- ACTIVITY
In the entries that follow, find each line with the word "diamond" and copy it.

** Opening INFORMATION block **

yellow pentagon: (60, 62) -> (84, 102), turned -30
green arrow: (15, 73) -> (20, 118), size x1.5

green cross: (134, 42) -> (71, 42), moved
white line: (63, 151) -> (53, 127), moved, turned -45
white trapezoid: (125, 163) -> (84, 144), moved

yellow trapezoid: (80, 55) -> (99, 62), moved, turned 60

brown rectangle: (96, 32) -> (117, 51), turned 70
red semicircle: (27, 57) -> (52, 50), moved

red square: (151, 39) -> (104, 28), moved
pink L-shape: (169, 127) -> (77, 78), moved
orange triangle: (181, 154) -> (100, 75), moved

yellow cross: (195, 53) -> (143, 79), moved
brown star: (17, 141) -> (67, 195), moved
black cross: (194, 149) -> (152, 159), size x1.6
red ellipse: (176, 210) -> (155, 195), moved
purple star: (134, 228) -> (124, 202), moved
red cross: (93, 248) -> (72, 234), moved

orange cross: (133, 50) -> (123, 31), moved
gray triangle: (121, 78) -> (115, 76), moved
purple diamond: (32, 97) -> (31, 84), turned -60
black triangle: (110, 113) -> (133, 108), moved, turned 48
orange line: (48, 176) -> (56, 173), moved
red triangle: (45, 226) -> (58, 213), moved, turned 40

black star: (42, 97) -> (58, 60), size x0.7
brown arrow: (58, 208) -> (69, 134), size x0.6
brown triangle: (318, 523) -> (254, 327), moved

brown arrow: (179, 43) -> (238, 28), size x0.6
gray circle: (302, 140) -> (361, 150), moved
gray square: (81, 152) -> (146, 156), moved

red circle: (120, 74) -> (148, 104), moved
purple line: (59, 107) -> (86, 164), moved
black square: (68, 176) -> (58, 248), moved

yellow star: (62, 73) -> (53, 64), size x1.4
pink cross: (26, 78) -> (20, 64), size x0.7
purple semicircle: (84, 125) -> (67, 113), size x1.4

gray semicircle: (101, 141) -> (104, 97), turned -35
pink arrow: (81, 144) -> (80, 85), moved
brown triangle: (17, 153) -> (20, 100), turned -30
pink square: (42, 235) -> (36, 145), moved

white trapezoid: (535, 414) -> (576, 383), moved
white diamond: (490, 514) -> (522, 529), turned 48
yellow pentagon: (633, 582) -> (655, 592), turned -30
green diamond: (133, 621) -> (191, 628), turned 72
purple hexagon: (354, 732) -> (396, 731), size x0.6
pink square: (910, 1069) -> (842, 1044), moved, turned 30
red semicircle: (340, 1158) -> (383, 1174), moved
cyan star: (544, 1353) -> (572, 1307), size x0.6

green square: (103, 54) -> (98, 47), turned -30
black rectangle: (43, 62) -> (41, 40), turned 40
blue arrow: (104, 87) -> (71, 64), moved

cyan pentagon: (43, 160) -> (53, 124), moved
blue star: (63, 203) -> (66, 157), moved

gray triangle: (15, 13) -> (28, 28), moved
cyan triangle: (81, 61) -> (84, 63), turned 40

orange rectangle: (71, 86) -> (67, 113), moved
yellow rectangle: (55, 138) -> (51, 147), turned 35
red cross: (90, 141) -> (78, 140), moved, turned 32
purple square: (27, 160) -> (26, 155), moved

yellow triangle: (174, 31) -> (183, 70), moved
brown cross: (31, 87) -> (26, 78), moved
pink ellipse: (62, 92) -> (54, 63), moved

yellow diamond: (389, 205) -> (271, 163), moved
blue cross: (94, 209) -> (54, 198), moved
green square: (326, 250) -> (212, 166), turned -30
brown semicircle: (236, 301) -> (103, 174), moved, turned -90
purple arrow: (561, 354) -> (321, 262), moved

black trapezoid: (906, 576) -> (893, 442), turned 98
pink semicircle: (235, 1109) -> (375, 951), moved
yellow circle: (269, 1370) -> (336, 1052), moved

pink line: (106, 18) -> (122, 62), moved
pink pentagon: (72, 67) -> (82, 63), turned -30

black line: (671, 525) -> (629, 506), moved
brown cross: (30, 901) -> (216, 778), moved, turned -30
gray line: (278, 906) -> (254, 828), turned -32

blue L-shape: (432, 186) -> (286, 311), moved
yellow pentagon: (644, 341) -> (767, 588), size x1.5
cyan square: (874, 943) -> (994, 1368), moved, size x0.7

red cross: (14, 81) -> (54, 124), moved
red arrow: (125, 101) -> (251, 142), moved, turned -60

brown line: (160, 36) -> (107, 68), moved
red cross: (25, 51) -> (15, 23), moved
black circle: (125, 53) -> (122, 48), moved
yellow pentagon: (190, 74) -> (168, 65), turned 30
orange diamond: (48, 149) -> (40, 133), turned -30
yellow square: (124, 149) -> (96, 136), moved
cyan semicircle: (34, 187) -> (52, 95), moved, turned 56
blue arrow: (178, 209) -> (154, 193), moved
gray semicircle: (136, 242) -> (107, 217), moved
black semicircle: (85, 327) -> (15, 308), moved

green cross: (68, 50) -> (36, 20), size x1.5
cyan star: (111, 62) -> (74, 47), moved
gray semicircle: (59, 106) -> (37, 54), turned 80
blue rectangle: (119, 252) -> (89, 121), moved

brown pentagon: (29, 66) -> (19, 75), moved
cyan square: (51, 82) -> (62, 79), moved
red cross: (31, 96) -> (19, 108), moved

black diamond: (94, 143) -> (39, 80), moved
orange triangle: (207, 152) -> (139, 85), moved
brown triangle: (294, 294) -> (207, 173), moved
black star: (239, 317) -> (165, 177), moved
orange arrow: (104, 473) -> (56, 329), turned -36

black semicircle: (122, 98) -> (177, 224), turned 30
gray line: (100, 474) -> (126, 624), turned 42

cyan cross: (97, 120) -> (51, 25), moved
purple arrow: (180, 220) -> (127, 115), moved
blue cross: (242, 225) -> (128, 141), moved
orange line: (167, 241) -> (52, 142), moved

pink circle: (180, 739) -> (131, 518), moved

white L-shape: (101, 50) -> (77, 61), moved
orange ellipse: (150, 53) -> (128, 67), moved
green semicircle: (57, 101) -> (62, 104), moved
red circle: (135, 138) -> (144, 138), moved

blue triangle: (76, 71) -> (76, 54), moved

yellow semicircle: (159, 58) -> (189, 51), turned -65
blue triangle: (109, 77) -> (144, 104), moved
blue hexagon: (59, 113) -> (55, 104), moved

** Closing INFORMATION block **

- ANSWER SPACE
purple diamond: (32, 97) -> (31, 84), turned -60
white diamond: (490, 514) -> (522, 529), turned 48
green diamond: (133, 621) -> (191, 628), turned 72
yellow diamond: (389, 205) -> (271, 163), moved
orange diamond: (48, 149) -> (40, 133), turned -30
black diamond: (94, 143) -> (39, 80), moved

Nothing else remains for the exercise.